* WORK TO BE COMPLETED *
Print every line below that comes at or after the line containing "(534, 193) = (253, 253): green rocket -> none", exactly as written.

* SOURCE MATERIAL *
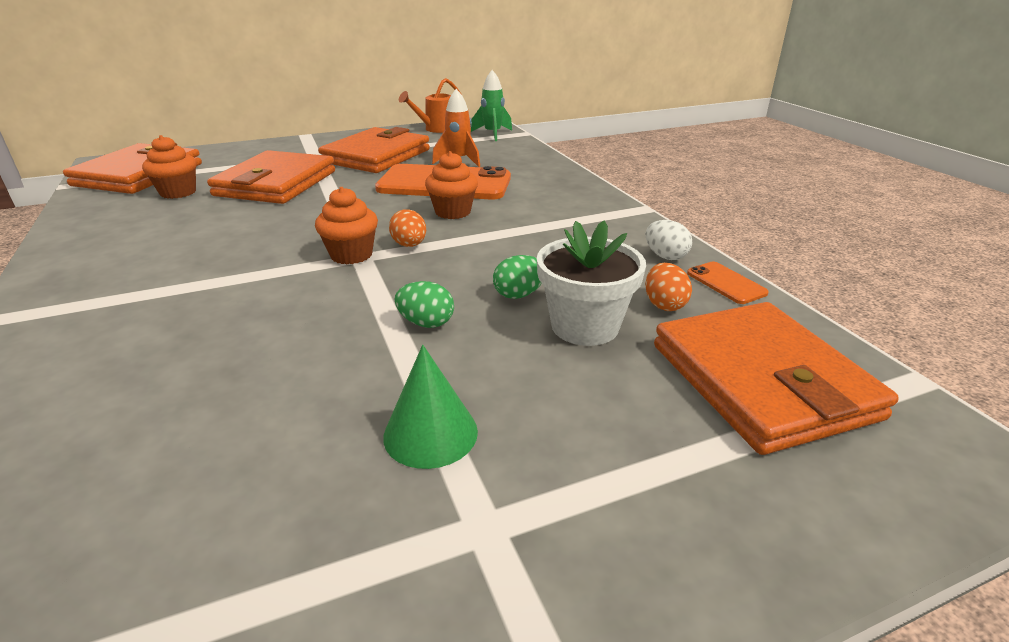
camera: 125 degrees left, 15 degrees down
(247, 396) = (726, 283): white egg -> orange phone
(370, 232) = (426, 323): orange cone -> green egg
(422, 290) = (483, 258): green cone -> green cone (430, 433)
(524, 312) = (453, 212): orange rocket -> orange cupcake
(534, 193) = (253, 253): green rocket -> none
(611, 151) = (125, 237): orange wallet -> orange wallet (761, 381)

* ANSWER FOR THIS EXERCISE *
(534, 193) = (253, 253): green rocket -> none
(611, 151) = (125, 237): orange wallet -> orange wallet (761, 381)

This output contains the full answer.